(Extracted data entries)
BEGIN

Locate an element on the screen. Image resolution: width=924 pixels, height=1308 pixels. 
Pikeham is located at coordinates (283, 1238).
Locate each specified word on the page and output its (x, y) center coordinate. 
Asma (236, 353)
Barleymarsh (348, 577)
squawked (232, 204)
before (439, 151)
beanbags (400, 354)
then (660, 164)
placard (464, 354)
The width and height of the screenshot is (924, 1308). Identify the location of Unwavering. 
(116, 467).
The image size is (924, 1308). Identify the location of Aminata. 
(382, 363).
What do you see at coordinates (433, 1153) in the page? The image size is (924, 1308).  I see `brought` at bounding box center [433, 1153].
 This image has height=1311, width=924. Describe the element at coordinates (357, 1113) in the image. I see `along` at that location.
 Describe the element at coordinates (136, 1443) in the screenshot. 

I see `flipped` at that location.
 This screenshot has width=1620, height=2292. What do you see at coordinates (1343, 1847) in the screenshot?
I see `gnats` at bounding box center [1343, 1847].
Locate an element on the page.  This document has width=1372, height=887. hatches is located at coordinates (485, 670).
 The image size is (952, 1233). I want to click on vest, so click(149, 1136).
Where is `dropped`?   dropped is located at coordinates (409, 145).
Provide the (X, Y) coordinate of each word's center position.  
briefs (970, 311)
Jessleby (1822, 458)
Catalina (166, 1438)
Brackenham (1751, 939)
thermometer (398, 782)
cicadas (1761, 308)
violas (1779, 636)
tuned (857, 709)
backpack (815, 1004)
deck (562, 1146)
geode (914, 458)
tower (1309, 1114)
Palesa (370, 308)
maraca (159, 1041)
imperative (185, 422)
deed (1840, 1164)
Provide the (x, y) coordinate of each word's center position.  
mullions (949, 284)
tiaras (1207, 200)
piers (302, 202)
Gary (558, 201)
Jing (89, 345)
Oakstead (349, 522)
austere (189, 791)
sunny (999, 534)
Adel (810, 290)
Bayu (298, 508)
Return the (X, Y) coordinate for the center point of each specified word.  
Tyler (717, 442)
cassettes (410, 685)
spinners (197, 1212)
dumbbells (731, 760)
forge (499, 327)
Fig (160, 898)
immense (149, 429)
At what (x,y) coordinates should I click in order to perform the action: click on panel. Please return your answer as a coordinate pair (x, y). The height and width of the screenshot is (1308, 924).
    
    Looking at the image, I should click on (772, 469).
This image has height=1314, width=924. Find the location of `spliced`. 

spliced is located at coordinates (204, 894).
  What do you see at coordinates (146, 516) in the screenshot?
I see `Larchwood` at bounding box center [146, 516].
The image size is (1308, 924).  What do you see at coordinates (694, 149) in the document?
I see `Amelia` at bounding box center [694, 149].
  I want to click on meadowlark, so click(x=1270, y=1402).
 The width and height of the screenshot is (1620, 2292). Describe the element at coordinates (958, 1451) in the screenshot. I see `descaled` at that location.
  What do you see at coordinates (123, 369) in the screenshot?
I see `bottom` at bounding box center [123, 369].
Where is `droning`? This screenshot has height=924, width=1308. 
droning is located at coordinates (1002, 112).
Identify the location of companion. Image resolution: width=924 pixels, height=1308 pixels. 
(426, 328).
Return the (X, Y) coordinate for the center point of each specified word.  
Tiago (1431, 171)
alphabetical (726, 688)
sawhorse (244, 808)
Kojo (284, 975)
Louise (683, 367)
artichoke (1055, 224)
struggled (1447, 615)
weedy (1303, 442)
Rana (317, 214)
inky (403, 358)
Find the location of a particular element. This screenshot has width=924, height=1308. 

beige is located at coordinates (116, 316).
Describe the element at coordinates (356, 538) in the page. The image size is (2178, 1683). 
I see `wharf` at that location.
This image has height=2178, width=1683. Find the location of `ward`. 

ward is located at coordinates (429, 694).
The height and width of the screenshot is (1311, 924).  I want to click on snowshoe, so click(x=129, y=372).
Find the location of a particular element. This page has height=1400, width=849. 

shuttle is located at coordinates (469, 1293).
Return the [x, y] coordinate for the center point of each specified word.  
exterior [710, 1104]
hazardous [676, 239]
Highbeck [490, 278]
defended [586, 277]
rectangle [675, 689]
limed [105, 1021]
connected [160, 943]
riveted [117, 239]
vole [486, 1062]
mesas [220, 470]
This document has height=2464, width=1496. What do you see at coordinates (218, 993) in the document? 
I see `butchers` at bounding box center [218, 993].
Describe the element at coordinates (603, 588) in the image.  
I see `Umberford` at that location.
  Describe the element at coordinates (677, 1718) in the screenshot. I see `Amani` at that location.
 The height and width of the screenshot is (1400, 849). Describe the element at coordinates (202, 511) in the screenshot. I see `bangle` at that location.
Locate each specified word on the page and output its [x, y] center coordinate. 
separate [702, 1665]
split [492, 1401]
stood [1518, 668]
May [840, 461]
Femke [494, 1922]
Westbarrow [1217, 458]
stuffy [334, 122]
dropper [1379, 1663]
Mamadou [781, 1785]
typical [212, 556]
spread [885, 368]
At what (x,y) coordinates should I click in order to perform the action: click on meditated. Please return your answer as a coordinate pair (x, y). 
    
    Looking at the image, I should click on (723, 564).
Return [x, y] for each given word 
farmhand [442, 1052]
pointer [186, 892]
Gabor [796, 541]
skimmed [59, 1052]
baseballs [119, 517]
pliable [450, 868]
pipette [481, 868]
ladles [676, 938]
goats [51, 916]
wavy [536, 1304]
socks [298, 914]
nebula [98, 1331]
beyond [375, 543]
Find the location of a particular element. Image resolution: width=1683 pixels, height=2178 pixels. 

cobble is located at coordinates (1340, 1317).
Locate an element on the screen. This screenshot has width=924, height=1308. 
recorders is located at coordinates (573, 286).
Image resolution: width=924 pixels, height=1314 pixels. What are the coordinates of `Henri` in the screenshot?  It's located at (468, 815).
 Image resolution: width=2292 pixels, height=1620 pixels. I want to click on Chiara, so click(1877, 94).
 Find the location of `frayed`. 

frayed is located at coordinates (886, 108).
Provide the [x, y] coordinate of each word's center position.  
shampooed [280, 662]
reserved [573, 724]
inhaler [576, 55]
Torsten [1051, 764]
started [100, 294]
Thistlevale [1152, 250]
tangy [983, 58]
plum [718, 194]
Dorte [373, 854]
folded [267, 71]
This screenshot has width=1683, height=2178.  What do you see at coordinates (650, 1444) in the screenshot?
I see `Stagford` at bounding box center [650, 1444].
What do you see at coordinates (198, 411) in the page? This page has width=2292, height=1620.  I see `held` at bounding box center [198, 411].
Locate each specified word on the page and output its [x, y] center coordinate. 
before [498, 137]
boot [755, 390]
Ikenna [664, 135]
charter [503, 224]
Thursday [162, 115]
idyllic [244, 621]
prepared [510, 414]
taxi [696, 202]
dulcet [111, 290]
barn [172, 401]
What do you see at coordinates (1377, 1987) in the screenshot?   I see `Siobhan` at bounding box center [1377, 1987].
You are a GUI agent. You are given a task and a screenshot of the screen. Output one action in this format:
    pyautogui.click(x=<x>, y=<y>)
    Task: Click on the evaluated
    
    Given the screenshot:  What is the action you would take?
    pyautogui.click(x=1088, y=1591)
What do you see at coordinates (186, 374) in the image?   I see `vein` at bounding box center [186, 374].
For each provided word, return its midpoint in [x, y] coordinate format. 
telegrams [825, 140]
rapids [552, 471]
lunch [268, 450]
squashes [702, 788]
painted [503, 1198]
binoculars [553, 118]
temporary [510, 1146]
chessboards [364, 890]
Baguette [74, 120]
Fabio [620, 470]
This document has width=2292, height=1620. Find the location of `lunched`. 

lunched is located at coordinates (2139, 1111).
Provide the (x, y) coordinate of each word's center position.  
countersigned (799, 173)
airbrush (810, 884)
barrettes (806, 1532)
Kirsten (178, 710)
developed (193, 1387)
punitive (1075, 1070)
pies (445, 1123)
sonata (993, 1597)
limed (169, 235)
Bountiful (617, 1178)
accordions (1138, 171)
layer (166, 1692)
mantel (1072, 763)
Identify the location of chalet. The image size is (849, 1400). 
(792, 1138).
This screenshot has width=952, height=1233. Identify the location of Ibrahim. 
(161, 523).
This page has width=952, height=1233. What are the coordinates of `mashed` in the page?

END

_WHAT TO WORK ON_
Return, unchanged, every one of these lines from the line containing "click on meditated." down to the line containing "started [100, 294]", including both of those lines.

_TASK SOLUTION_
At what (x,y) coordinates should I click in order to perform the action: click on meditated. Please return your answer as a coordinate pair (x, y). 
    
    Looking at the image, I should click on (723, 564).
Return [x, y] for each given word 
farmhand [442, 1052]
pointer [186, 892]
Gabor [796, 541]
skimmed [59, 1052]
baseballs [119, 517]
pliable [450, 868]
pipette [481, 868]
ladles [676, 938]
goats [51, 916]
wavy [536, 1304]
socks [298, 914]
nebula [98, 1331]
beyond [375, 543]
Find the location of a particular element. Image resolution: width=1683 pixels, height=2178 pixels. 

cobble is located at coordinates (1340, 1317).
Locate an element on the screen. This screenshot has width=924, height=1308. 
recorders is located at coordinates (573, 286).
Image resolution: width=924 pixels, height=1314 pixels. What are the coordinates of `Henri` in the screenshot?  It's located at (468, 815).
 Image resolution: width=2292 pixels, height=1620 pixels. I want to click on Chiara, so click(1877, 94).
 Find the location of `frayed`. 

frayed is located at coordinates (886, 108).
Provide the [x, y] coordinate of each word's center position.  
shampooed [280, 662]
reserved [573, 724]
inhaler [576, 55]
Torsten [1051, 764]
started [100, 294]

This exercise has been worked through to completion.